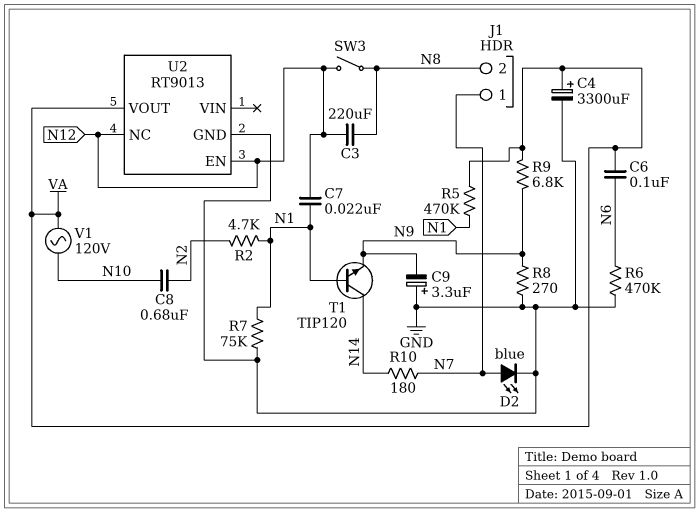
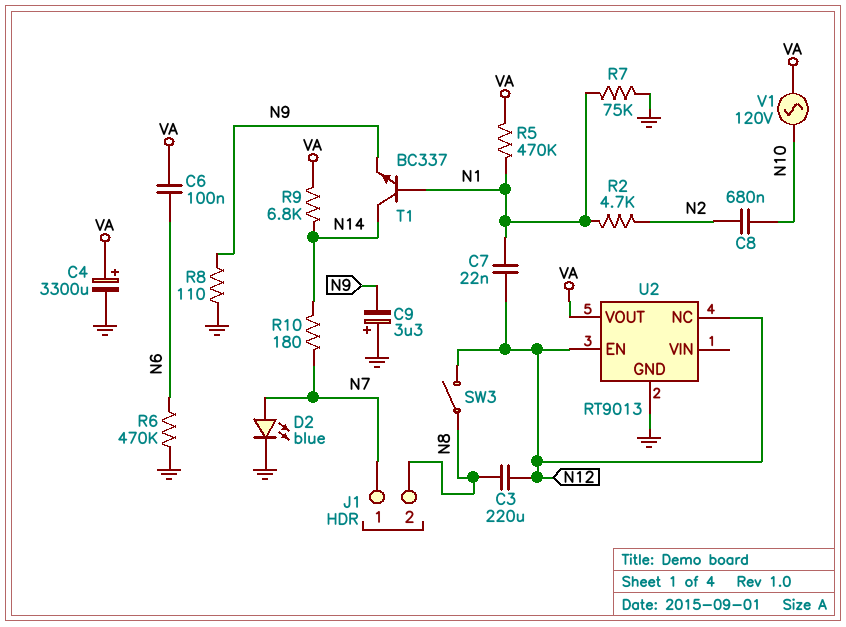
R8: 270 (GND, N9) -> 110 (GND, N9)
R9: 6.8k (N9, VA) -> 6.8k (N14, VA)
T1: NPN TIP120 (B N1, C N14, E N9) -> NPN BC337 (B N1, C N14, E N9)

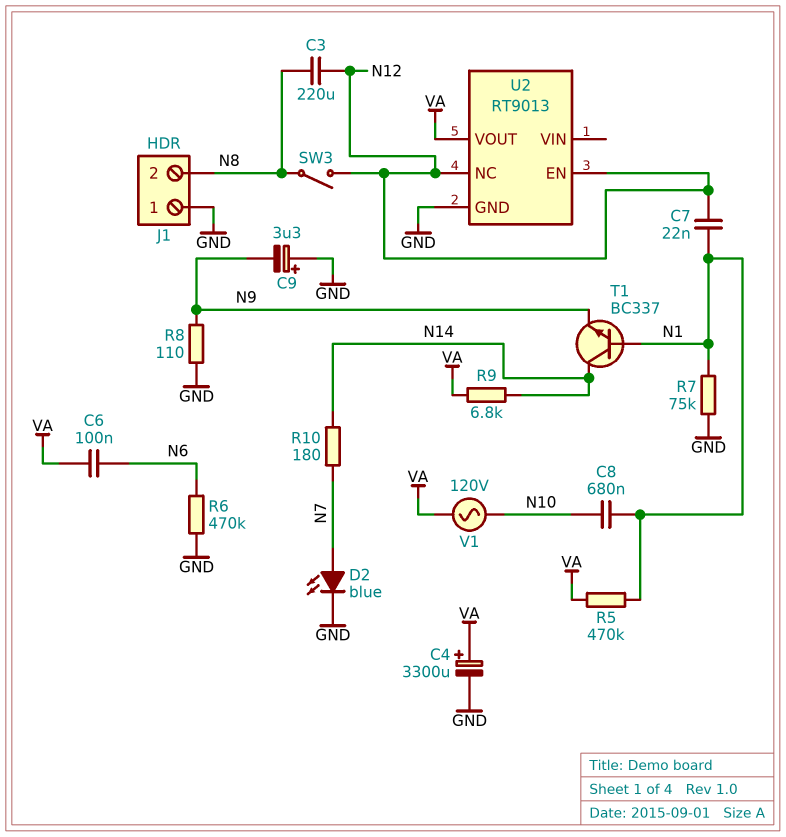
C8: 680nF (N2, N10) -> 680nF (N1, N10)
J1 pin 1: N7 -> GND
R2: 4.7k (N1, N2) -> none

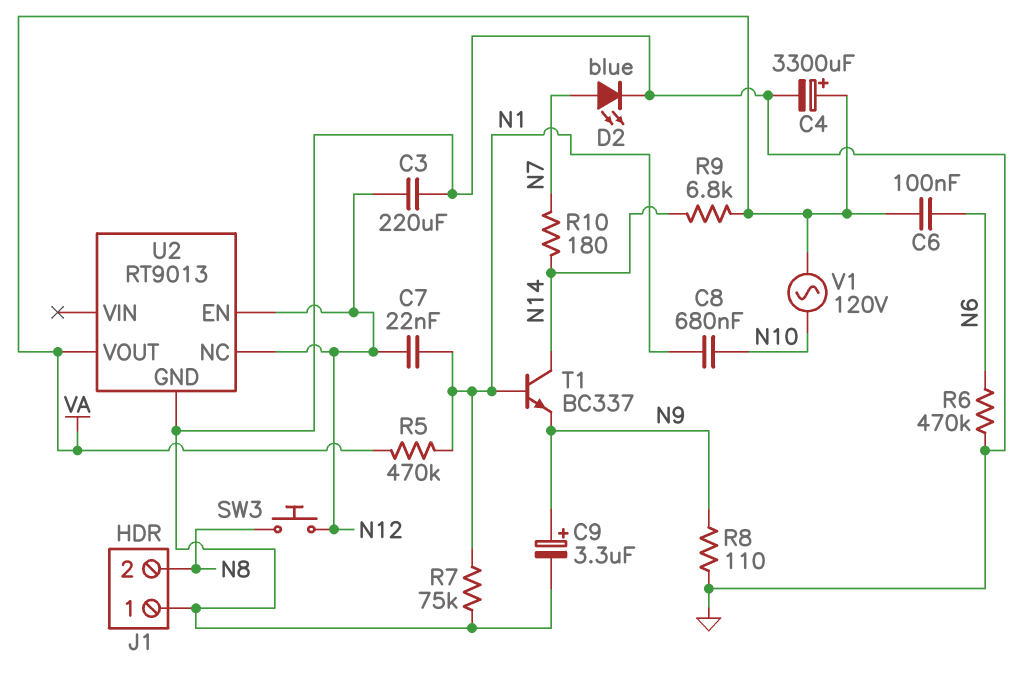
C3: 220uF (N8, N12) -> 220uF (GND, N12)
C9: 3.3uF (plus GND, minus N9) -> 3.3uF (plus N9, minus GND)
SW3: switch (N8, N12) -> button (N8, N12)

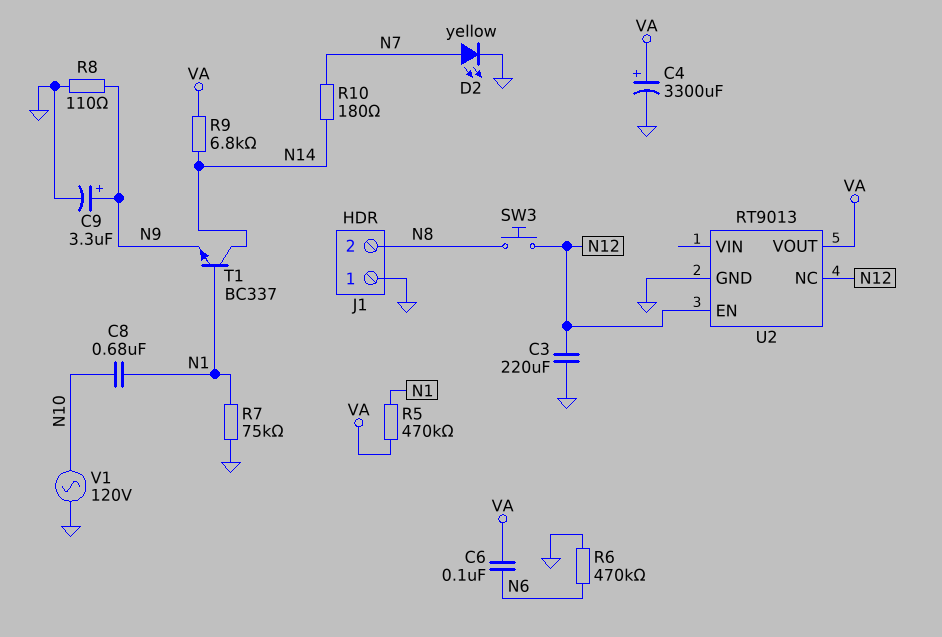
C7: 22nF (N1, N12) -> none
D2: LED blue (A N7, K GND) -> LED yellow (A N7, K GND)
V1: AC 120V (N10, VA) -> AC 120V (GND, N10)

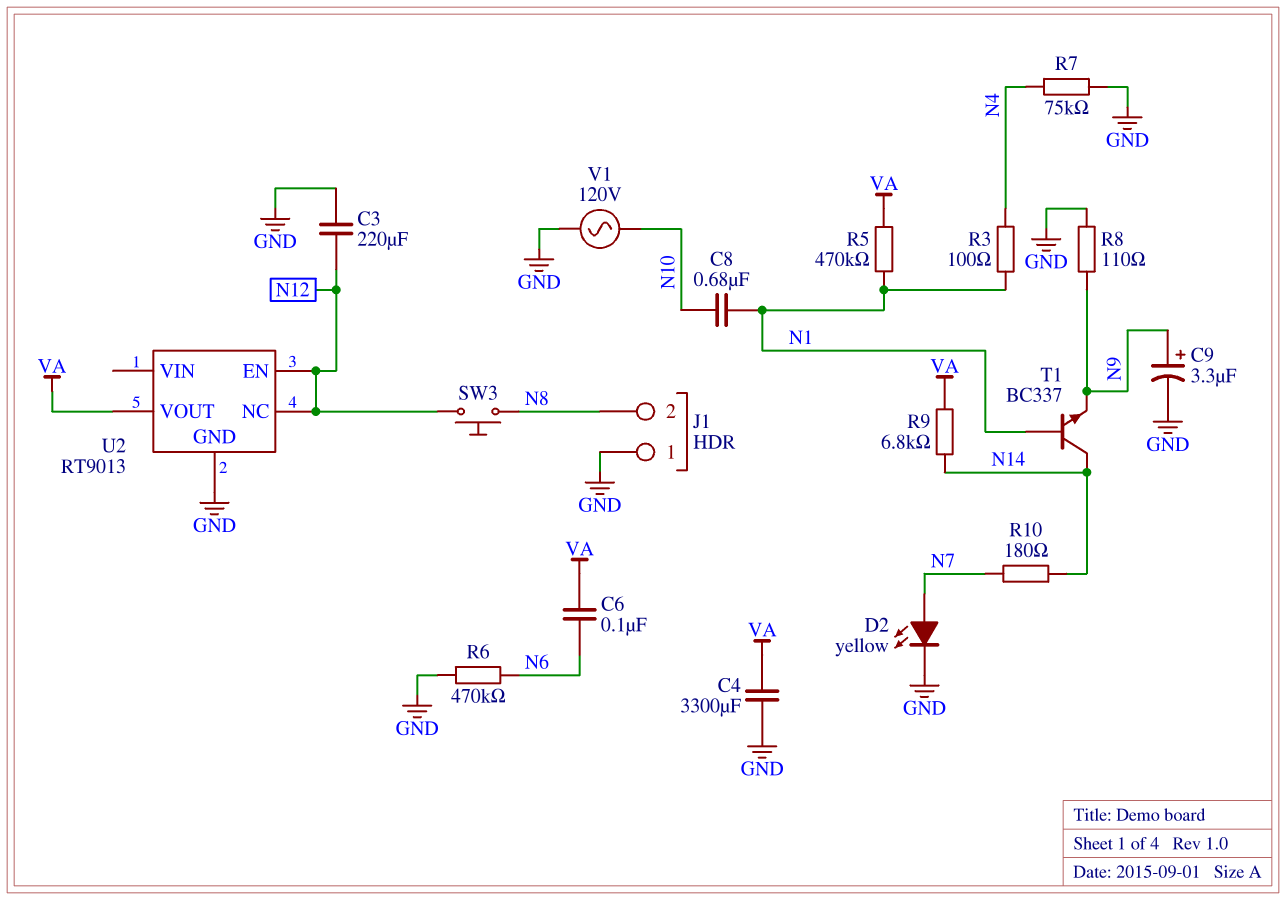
C4: 3300uF (plus VA, minus GND) -> 3300uF (GND, VA)
R3: none -> 100 (N1, N4)
R7: 75k (GND, N1) -> 75k (GND, N4)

> [Exercise directions] Print nothing except the lines from the one with "T1: NPN TIP120" through the last line of the listing, exactly as written and with pictures removed.

> [Worked solution]
T1: NPN TIP120 (B N1, C N14, E N9) -> NPN BC337 (B N1, C N14, E N9)

C8: 680nF (N2, N10) -> 680nF (N1, N10)
J1 pin 1: N7 -> GND
R2: 4.7k (N1, N2) -> none

C3: 220uF (N8, N12) -> 220uF (GND, N12)
C9: 3.3uF (plus GND, minus N9) -> 3.3uF (plus N9, minus GND)
SW3: switch (N8, N12) -> button (N8, N12)

C7: 22nF (N1, N12) -> none
D2: LED blue (A N7, K GND) -> LED yellow (A N7, K GND)
V1: AC 120V (N10, VA) -> AC 120V (GND, N10)

C4: 3300uF (plus VA, minus GND) -> 3300uF (GND, VA)
R3: none -> 100 (N1, N4)
R7: 75k (GND, N1) -> 75k (GND, N4)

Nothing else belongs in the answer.